Provided data:

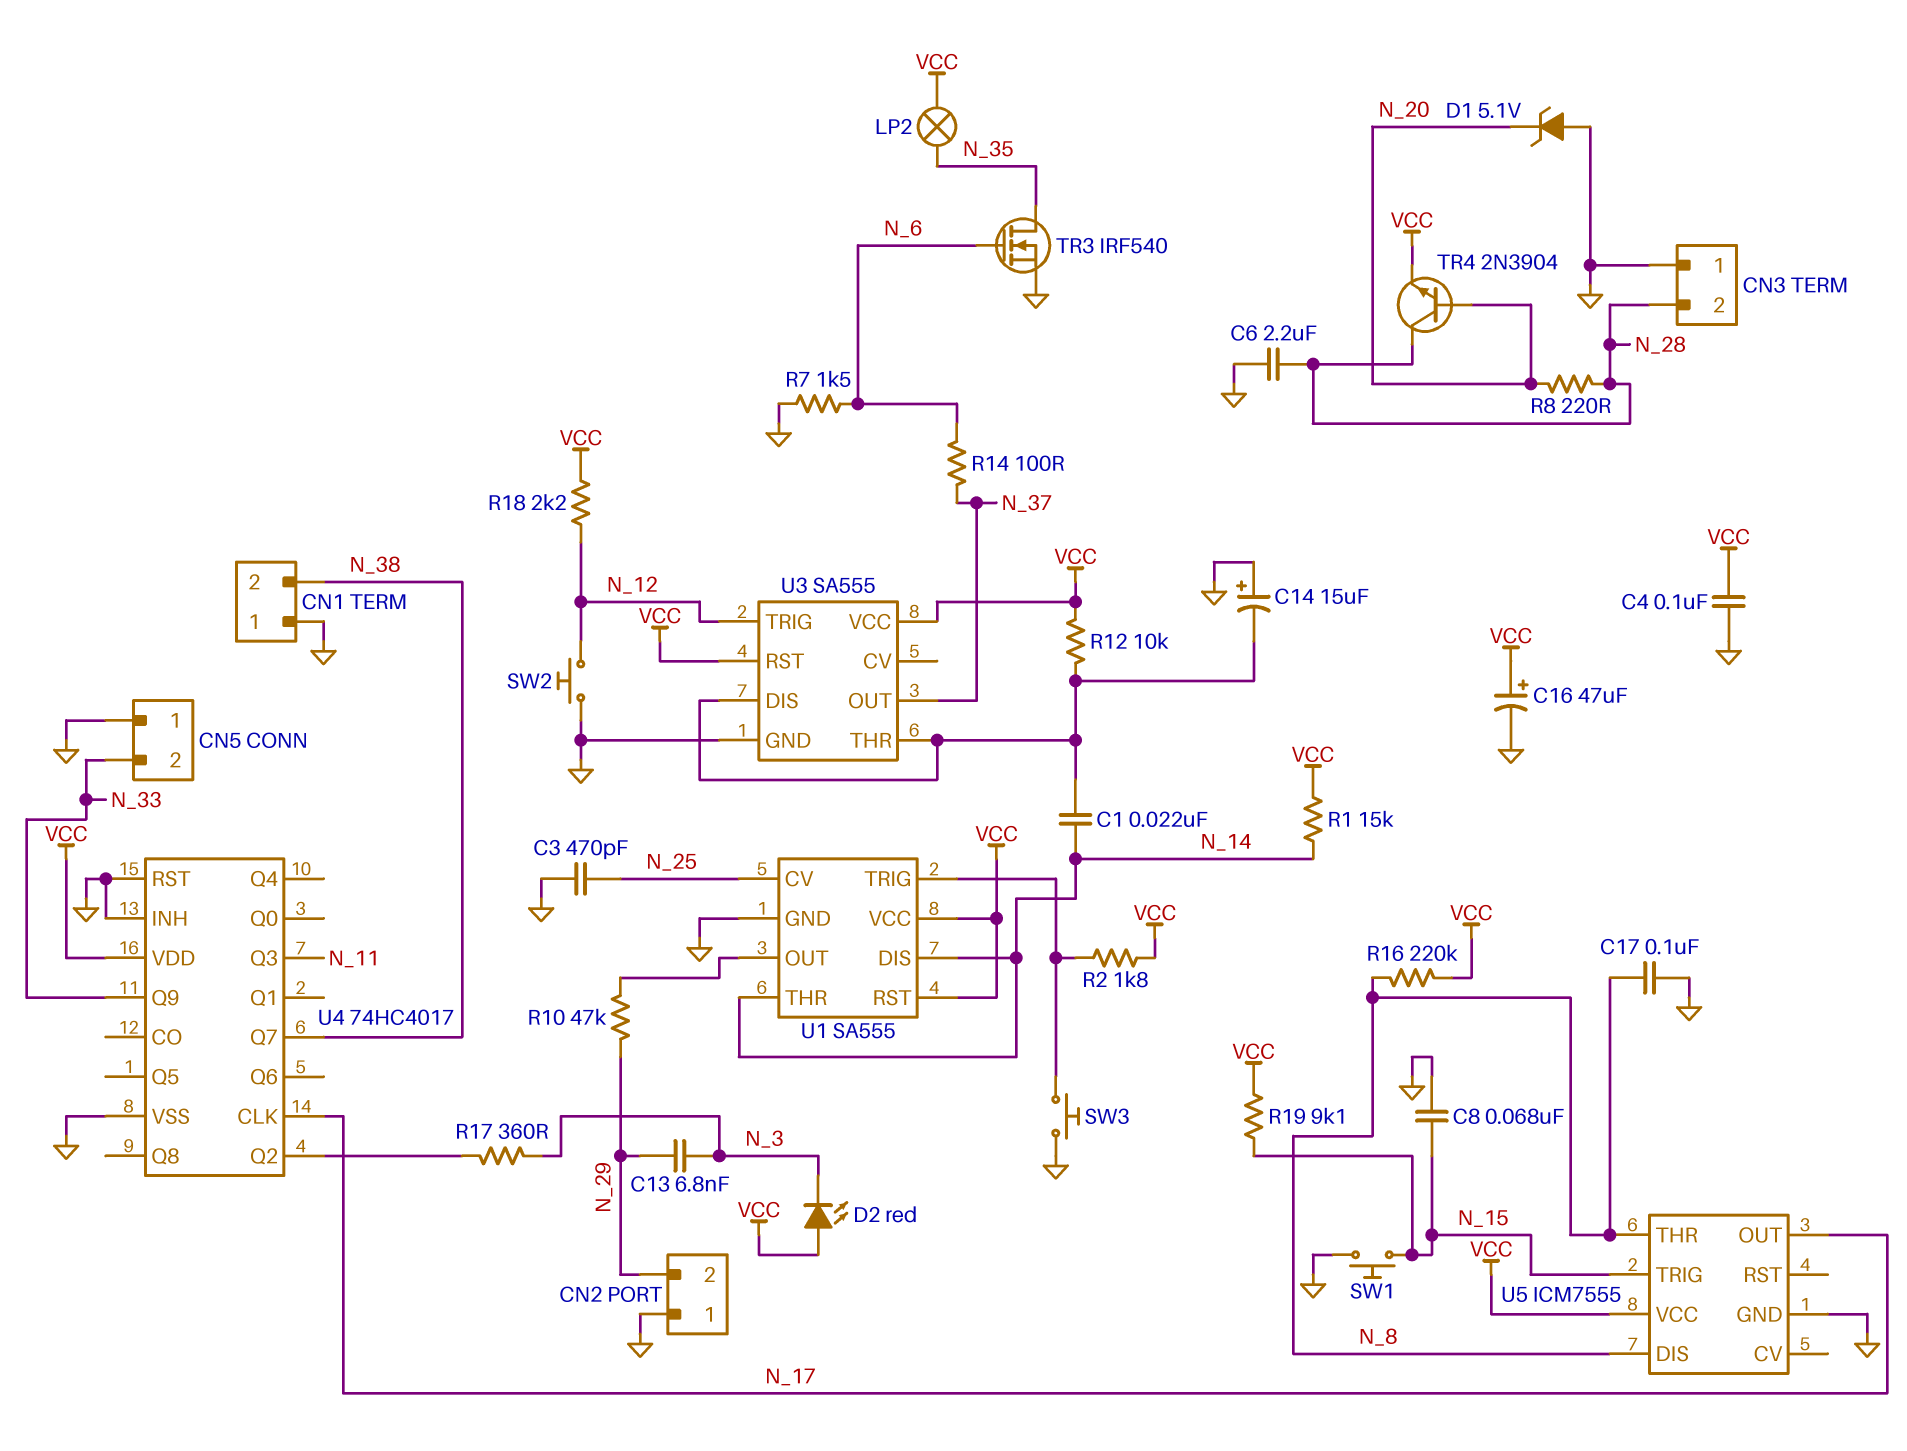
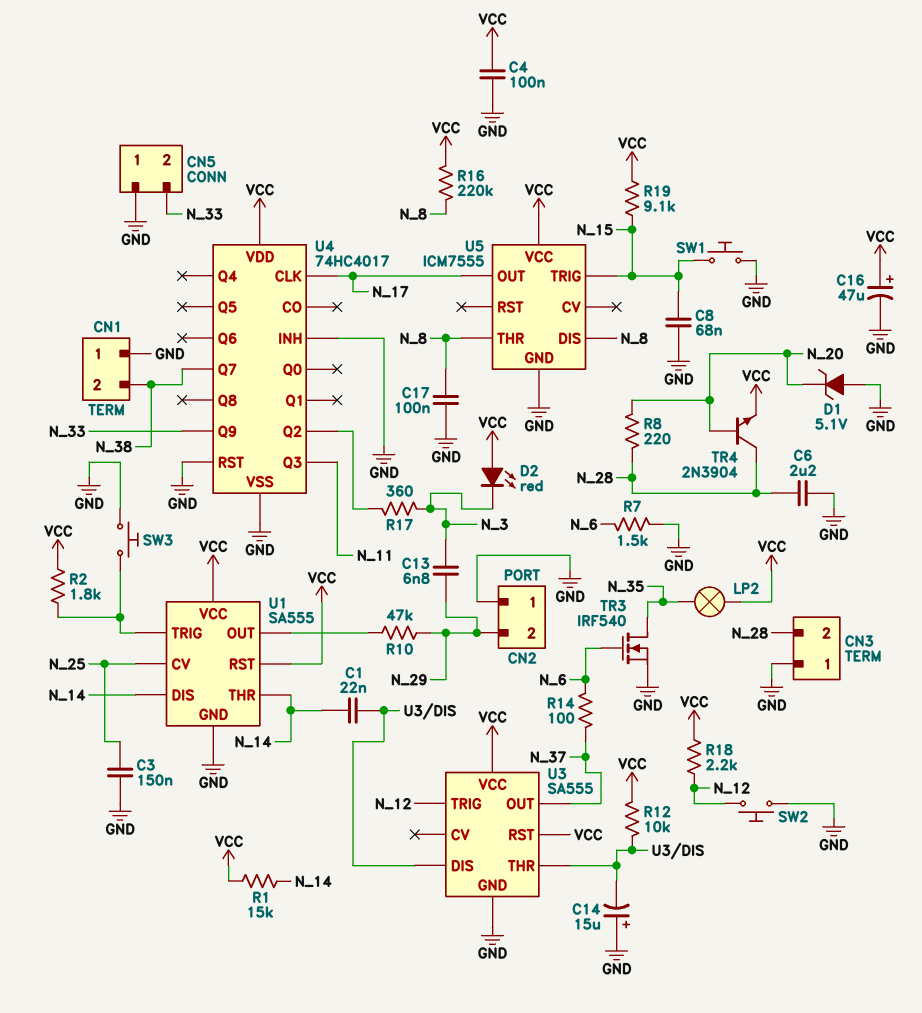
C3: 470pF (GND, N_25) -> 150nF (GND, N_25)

...

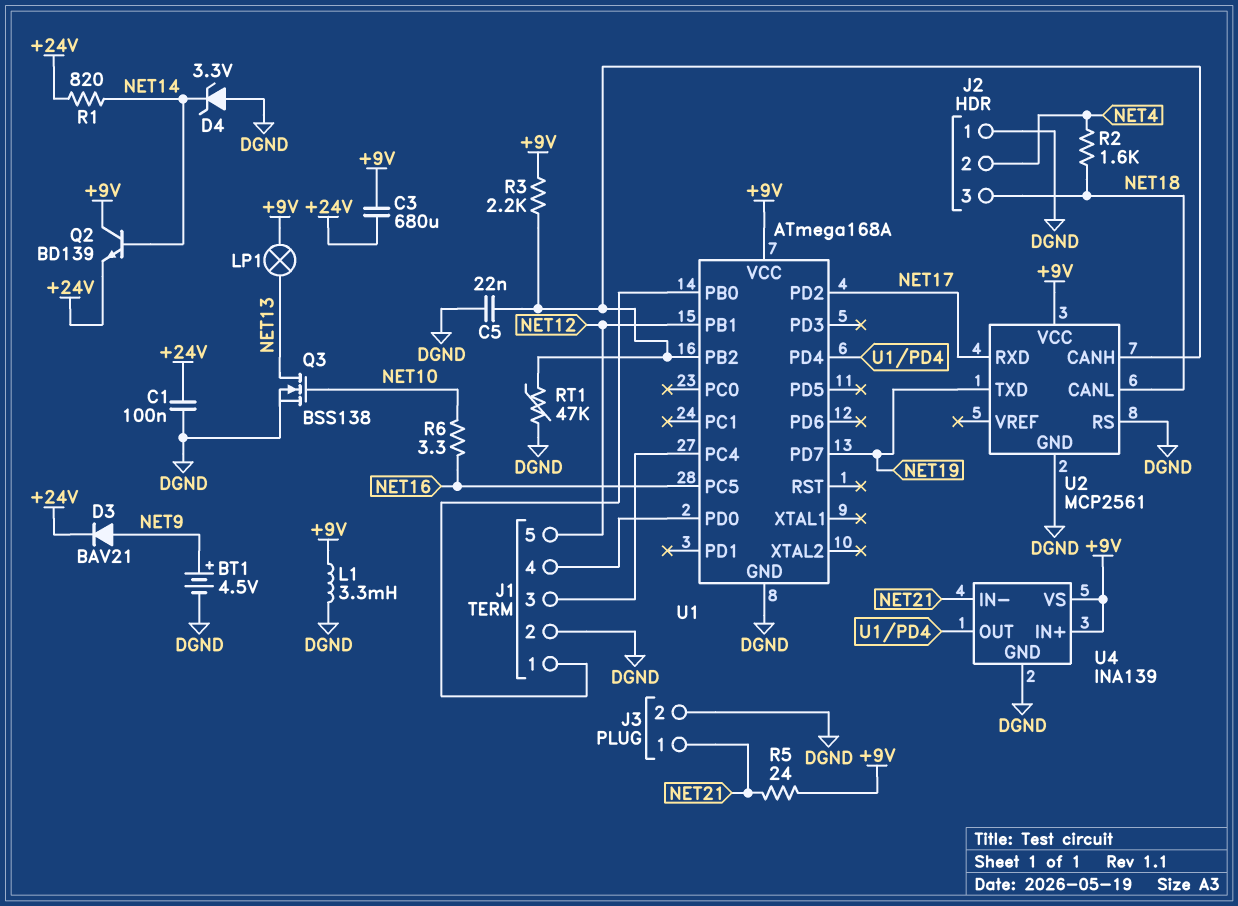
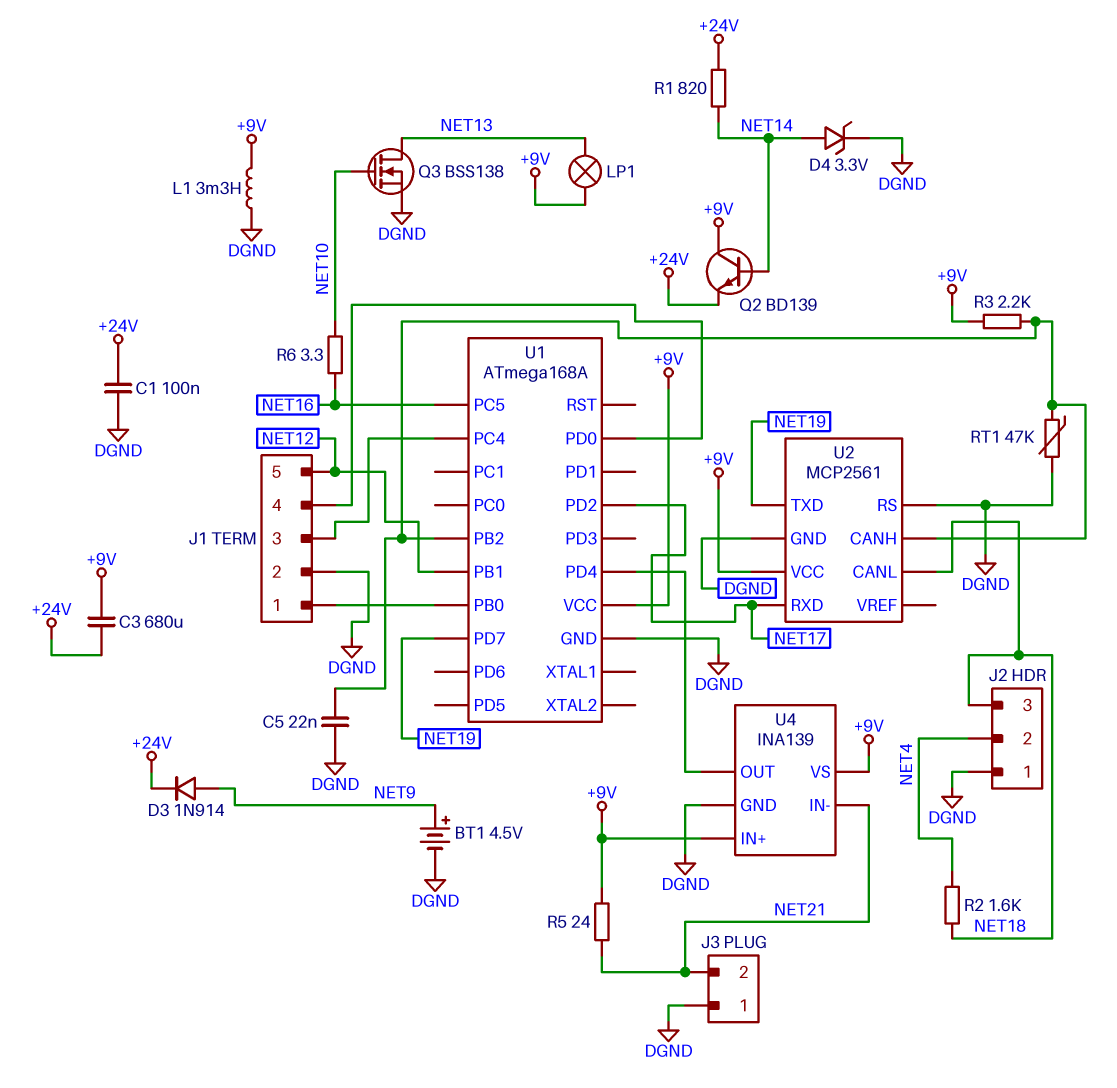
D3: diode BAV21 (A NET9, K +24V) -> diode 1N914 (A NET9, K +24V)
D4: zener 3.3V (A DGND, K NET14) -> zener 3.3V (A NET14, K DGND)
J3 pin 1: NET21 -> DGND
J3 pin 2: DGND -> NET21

Task goal: Using the material above, transcribe exactly the lines from the line with "D3: diode BAV21" to the line with "J3 pin 2: DGND -> NET21"; both count, and nothing else goes in.

Response for this exercise:
D3: diode BAV21 (A NET9, K +24V) -> diode 1N914 (A NET9, K +24V)
D4: zener 3.3V (A DGND, K NET14) -> zener 3.3V (A NET14, K DGND)
J3 pin 1: NET21 -> DGND
J3 pin 2: DGND -> NET21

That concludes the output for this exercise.